Input

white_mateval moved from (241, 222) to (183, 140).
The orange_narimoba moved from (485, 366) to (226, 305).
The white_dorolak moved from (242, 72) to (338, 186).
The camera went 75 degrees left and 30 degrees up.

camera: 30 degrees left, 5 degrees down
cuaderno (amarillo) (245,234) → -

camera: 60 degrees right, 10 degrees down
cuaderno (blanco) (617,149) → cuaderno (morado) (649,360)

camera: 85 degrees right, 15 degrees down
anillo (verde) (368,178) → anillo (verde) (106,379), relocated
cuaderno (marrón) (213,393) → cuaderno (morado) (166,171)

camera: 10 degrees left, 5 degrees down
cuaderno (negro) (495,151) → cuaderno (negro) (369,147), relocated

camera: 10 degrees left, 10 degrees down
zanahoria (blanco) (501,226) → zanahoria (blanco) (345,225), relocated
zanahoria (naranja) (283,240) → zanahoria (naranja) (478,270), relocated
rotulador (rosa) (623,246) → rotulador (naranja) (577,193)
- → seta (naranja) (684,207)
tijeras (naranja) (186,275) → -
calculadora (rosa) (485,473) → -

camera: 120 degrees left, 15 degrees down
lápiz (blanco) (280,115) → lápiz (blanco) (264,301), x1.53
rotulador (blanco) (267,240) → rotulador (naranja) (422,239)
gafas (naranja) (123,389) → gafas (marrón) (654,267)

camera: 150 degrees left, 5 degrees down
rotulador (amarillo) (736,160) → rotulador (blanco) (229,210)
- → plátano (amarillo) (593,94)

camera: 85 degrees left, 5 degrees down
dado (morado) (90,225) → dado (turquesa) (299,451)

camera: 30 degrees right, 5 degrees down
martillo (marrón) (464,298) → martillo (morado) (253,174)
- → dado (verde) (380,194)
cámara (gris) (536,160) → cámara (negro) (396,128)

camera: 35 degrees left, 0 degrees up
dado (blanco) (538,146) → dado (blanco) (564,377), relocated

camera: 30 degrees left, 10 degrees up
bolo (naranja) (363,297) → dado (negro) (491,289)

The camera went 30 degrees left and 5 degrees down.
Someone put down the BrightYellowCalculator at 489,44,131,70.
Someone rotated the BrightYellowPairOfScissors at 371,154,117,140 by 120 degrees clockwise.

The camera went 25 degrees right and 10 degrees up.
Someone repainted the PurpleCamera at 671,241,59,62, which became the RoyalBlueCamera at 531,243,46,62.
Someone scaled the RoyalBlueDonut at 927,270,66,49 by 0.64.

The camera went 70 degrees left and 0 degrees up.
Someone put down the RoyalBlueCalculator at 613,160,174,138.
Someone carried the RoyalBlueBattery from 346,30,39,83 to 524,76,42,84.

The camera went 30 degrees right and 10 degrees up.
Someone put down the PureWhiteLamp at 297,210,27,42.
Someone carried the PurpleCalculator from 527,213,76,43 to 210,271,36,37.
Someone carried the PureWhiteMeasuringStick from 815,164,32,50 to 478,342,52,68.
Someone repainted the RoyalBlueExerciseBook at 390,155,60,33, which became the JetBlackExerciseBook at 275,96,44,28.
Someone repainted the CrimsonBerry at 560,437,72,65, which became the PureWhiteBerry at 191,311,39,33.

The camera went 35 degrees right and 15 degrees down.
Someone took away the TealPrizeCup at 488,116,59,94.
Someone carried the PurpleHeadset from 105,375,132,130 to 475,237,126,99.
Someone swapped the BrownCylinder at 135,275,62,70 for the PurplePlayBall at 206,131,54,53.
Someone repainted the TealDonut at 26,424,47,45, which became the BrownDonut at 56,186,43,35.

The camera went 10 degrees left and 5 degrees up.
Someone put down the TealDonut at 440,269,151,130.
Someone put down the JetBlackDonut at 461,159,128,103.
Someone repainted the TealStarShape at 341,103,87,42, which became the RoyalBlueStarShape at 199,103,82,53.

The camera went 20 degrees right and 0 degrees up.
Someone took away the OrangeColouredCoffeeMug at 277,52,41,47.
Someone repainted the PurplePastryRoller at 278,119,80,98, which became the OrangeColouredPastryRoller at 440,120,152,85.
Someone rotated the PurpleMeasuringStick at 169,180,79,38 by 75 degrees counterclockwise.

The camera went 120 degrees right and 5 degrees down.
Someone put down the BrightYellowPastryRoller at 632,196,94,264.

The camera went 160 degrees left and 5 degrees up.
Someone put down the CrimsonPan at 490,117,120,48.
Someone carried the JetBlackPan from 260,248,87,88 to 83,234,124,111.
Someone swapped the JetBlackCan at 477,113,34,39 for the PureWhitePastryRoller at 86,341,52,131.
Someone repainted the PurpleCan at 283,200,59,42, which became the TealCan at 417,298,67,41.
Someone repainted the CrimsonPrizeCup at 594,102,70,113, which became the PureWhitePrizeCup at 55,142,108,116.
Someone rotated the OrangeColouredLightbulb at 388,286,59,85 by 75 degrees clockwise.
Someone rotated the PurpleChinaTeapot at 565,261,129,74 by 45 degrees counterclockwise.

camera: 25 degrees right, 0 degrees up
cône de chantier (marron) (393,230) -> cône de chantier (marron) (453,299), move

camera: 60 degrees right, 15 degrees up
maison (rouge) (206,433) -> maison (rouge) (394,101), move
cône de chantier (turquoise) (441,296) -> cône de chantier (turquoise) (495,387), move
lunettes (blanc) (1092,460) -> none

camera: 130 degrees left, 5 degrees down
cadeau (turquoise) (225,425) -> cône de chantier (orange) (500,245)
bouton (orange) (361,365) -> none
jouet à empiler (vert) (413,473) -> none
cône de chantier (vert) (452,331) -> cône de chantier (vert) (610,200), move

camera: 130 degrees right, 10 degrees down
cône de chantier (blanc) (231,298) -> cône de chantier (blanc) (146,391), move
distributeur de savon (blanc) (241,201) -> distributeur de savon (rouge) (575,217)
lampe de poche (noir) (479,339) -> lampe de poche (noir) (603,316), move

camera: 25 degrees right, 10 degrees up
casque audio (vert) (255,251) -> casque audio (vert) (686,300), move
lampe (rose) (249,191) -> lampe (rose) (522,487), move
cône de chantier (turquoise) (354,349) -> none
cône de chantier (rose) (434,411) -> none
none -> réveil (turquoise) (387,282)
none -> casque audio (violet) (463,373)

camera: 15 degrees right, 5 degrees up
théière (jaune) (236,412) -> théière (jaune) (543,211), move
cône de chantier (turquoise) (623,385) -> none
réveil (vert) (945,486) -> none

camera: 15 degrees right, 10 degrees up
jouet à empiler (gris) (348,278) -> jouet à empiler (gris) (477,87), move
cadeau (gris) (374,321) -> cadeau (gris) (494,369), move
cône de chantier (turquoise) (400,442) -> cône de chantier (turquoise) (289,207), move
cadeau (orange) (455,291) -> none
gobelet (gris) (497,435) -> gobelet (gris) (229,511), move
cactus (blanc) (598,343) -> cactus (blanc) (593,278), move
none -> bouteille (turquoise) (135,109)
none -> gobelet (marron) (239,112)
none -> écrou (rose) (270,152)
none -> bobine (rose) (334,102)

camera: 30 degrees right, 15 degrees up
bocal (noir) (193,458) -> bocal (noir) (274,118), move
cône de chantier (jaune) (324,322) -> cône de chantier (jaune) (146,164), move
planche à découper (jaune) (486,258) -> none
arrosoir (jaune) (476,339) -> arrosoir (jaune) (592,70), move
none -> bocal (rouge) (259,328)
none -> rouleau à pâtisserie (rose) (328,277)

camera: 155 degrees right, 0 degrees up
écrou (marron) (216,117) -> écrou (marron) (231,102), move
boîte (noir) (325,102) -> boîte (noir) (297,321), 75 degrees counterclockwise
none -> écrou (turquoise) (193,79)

The problem
Begin at the line that has "The camera went 160" in the entries above; stop after the line that has "cône de chantier (turquoise) (441,296)". Transcribe exactly those lines and no others.

Response to this exercise
The camera went 160 degrees left and 5 degrees up.
Someone put down the CrimsonPan at 490,117,120,48.
Someone carried the JetBlackPan from 260,248,87,88 to 83,234,124,111.
Someone swapped the JetBlackCan at 477,113,34,39 for the PureWhitePastryRoller at 86,341,52,131.
Someone repainted the PurpleCan at 283,200,59,42, which became the TealCan at 417,298,67,41.
Someone repainted the CrimsonPrizeCup at 594,102,70,113, which became the PureWhitePrizeCup at 55,142,108,116.
Someone rotated the OrangeColouredLightbulb at 388,286,59,85 by 75 degrees clockwise.
Someone rotated the PurpleChinaTeapot at 565,261,129,74 by 45 degrees counterclockwise.

camera: 25 degrees right, 0 degrees up
cône de chantier (marron) (393,230) -> cône de chantier (marron) (453,299), move

camera: 60 degrees right, 15 degrees up
maison (rouge) (206,433) -> maison (rouge) (394,101), move
cône de chantier (turquoise) (441,296) -> cône de chantier (turquoise) (495,387), move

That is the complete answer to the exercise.